#### [Information shown]
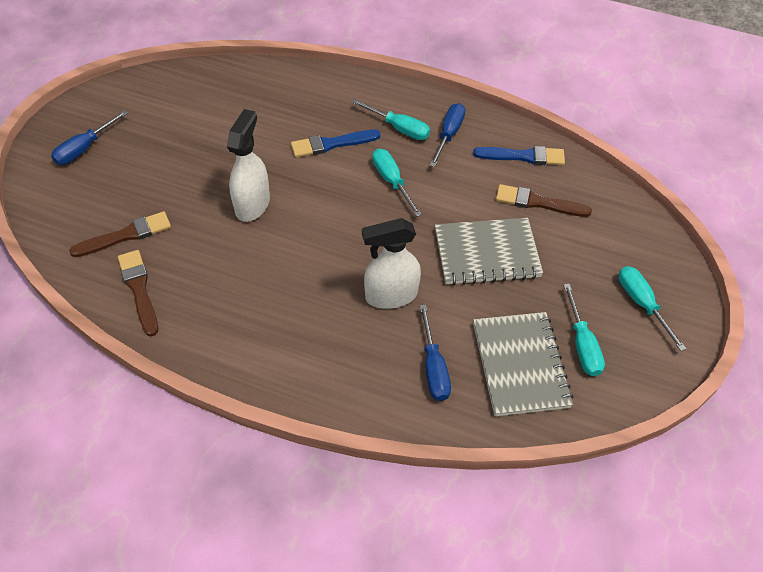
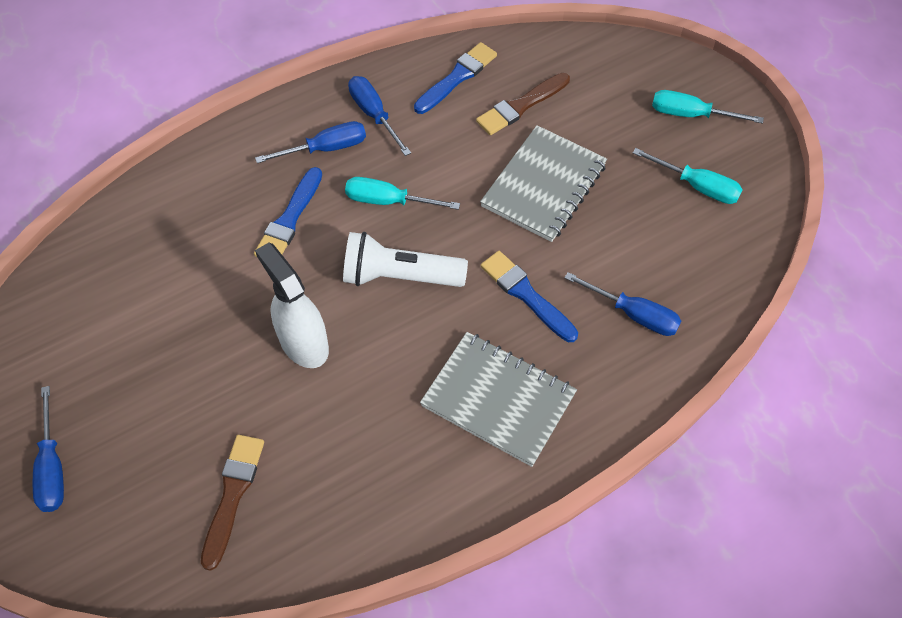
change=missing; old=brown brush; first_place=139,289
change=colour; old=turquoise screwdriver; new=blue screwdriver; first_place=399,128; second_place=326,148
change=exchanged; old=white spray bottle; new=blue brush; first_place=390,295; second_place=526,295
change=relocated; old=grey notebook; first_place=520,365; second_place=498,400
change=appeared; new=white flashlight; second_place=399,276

#### [What the exercise asks]
An exact copy of every record above is needed, with all pictures left out.

#### [Written solution]
change=missing; old=brown brush; first_place=139,289
change=colour; old=turquoise screwdriver; new=blue screwdriver; first_place=399,128; second_place=326,148
change=exchanged; old=white spray bottle; new=blue brush; first_place=390,295; second_place=526,295
change=relocated; old=grey notebook; first_place=520,365; second_place=498,400
change=appeared; new=white flashlight; second_place=399,276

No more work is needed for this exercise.